Whenever a line in the entries includes the word "lime", copy that line out.

(Data in this exercise)

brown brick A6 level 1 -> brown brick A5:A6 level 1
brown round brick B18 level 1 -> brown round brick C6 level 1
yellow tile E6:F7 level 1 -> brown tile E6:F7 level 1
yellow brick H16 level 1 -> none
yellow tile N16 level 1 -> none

(End Data in this exercise)
(Data in this exercise)

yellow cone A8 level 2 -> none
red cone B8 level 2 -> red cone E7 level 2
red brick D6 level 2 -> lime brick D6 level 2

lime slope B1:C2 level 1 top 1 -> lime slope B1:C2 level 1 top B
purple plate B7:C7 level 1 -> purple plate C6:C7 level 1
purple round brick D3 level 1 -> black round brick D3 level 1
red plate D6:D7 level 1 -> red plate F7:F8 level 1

(End Data in this exercise)
(Data in this exercise)

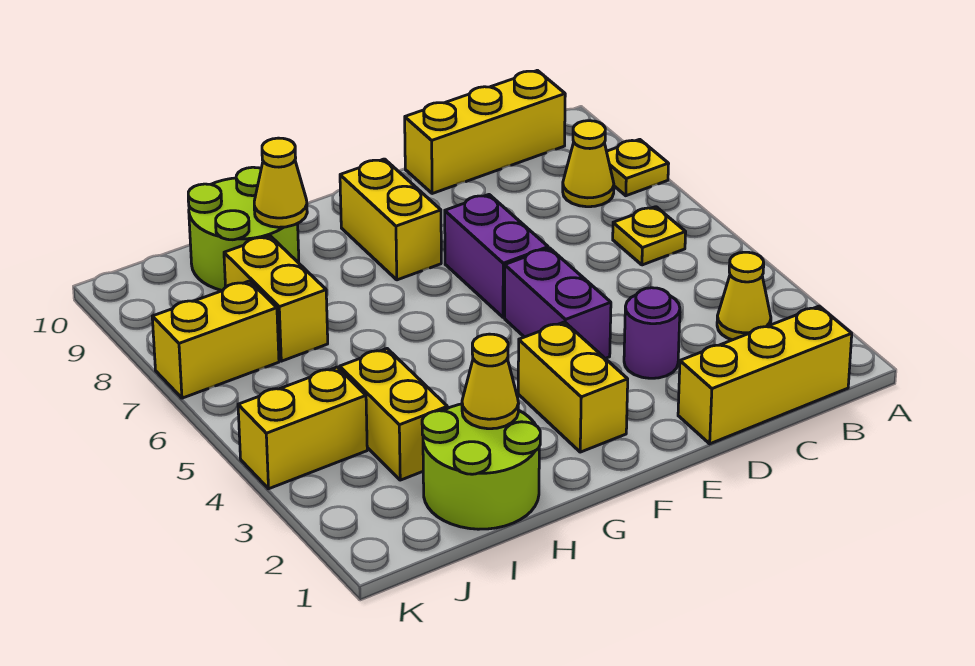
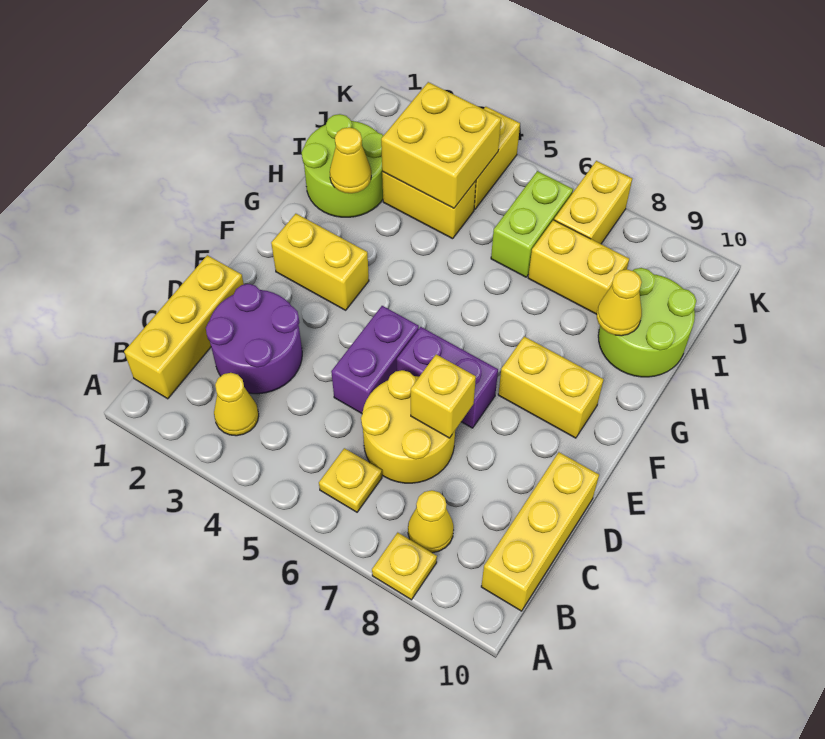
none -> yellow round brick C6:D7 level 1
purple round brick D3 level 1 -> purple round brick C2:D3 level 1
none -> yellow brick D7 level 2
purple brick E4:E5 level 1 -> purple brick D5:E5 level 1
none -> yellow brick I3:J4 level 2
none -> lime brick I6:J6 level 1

(End Data in this exercise)

** Answer below **
red brick D6 level 2 -> lime brick D6 level 2
lime slope B1:C2 level 1 top 1 -> lime slope B1:C2 level 1 top B
none -> lime brick I6:J6 level 1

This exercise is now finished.